_Image sets with object changes_:
-- Opening Marker --
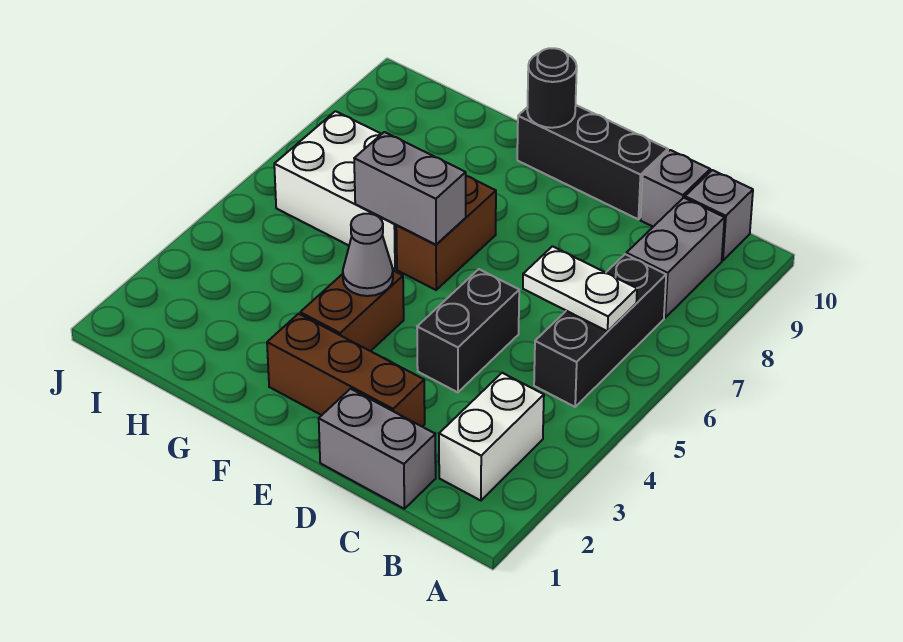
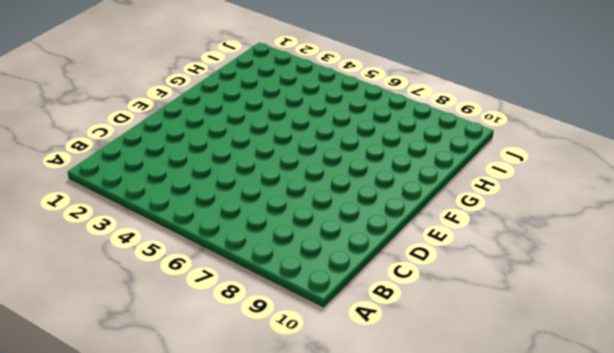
none -> white brick B2:B3 level 1
none -> black brick B5:B7 level 1
none -> grey brick B8:B9 level 1

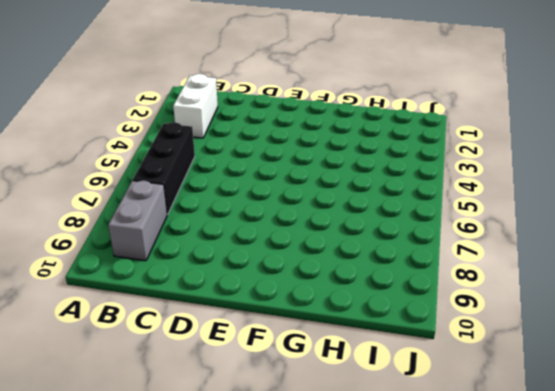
none -> grey brick B10 level 1
none -> grey brick C1:D1 level 1
none -> grey brick C10 level 1

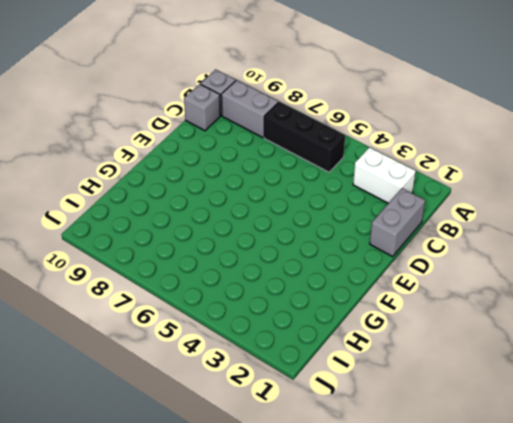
none -> brown brick D2:F2 level 1
none -> black brick D4:D5 level 1
none -> black brick D10:F10 level 1

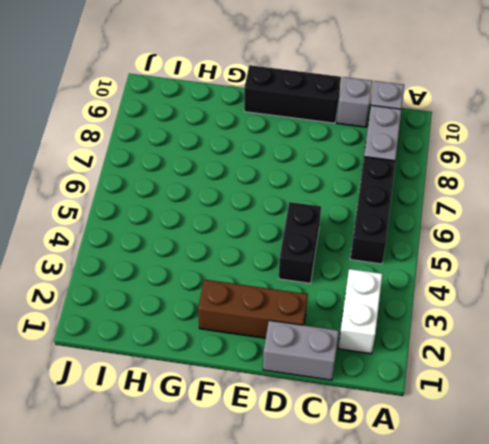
none -> brown brick F3:F4 level 1
none -> brown brick F6:F7 level 1
none -> white brick G6:I7 level 1

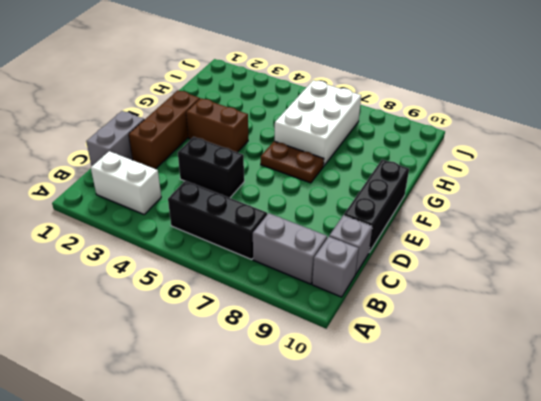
brown plate F6:F7 level 1 -> brown brick F6:F7 level 1
none -> white plate B6:C6 level 2
none -> grey cone F4 level 2
none -> grey brick F6:G6 level 2

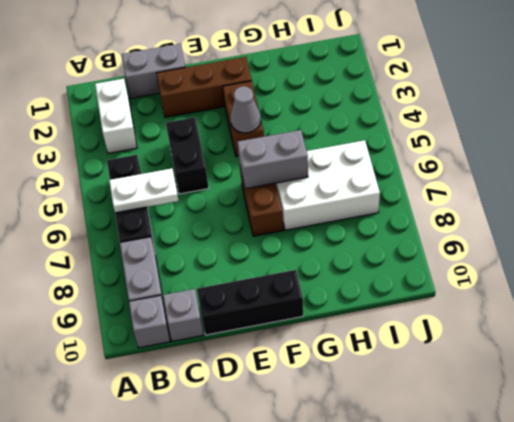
none -> black round brick F10 level 2

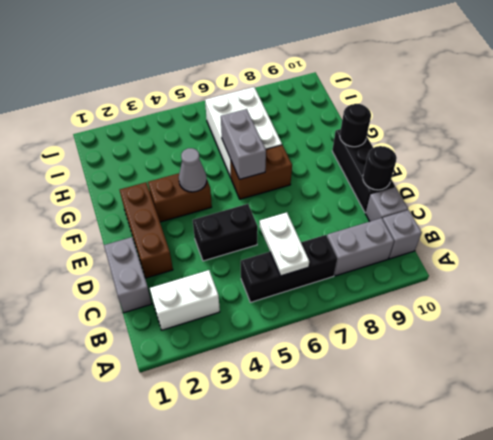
black round brick D10 level 2 -> none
-- Closing Marker --
_PROBLEM STATEMENT_:
Give back one number only: the count of lines in the entries that hold the string "black".

_EXERCISE RESPONSE_:
5